→ **Problem to work on**: Write out the listing exactly, dropping any picture it contains.

→ **Data segment**:
__________________________________________________
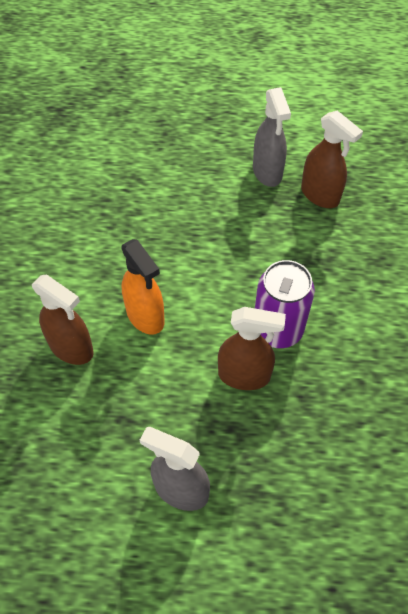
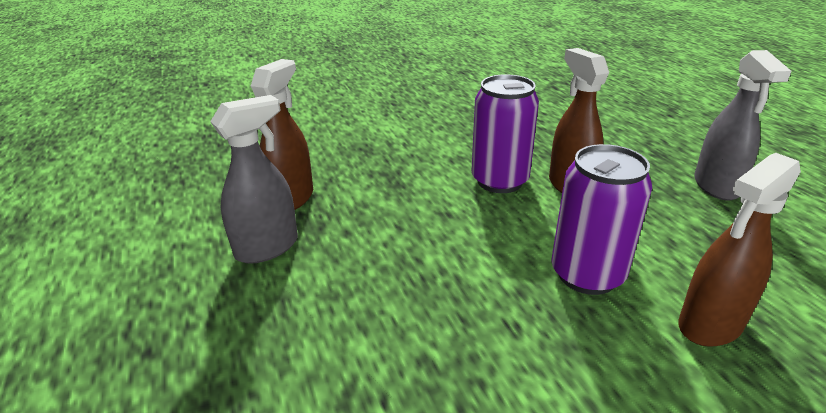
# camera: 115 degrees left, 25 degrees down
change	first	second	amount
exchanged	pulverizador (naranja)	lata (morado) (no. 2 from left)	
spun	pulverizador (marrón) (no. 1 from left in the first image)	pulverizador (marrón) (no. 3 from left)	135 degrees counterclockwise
__________________________________________________
→ **Solved exercise**:
# camera: 115 degrees left, 25 degrees down
change	first	second	amount
exchanged	pulverizador (naranja)	lata (morado) (no. 2 from left)	
spun	pulverizador (marrón) (no. 1 from left in the first image)	pulverizador (marrón) (no. 3 from left)	135 degrees counterclockwise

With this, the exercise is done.